RECORDS FOR THIS EXERCISE Start Marker
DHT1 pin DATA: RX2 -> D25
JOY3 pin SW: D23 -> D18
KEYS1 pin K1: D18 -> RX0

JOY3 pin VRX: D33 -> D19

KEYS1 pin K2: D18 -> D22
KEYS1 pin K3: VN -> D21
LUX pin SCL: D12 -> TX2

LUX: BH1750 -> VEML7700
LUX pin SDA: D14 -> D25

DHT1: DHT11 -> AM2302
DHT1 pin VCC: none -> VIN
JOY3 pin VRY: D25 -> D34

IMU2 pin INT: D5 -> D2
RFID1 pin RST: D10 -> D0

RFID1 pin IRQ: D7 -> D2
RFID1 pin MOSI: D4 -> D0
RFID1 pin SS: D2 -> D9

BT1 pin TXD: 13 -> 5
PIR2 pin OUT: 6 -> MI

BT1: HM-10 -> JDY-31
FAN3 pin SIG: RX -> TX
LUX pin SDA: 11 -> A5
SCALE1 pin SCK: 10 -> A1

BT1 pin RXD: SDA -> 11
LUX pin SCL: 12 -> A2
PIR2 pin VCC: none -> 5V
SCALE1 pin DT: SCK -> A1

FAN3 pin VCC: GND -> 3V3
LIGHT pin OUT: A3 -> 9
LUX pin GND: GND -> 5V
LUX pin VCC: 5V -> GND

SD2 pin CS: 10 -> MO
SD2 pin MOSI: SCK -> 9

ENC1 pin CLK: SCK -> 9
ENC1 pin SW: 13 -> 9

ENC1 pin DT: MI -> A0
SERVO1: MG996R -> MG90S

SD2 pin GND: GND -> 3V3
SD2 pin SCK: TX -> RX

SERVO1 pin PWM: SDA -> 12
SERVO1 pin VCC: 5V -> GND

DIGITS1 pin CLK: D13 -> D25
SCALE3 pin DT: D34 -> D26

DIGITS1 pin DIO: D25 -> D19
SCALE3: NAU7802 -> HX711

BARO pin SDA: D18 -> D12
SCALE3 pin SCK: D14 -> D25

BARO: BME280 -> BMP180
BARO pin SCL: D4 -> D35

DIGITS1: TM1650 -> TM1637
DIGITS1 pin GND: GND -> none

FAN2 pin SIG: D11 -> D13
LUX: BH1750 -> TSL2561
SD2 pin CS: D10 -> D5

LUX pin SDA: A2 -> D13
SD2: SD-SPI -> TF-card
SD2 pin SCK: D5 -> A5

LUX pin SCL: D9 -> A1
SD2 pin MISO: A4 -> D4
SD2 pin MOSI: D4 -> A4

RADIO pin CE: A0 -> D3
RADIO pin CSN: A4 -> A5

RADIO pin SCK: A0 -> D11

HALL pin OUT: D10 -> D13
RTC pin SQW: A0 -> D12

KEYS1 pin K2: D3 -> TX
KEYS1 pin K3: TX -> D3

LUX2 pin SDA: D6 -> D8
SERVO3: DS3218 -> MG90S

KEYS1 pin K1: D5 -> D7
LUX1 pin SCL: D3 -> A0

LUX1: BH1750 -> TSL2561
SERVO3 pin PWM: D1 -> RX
RECORDS FOR THIS EXERCISE End Marker
ACTION ITEM: Could you filter the entries above for lines holding the string "RADIO" and copy them?

RESPONSE TO THE TASK:
RADIO pin CE: A0 -> D3
RADIO pin CSN: A4 -> A5
RADIO pin SCK: A0 -> D11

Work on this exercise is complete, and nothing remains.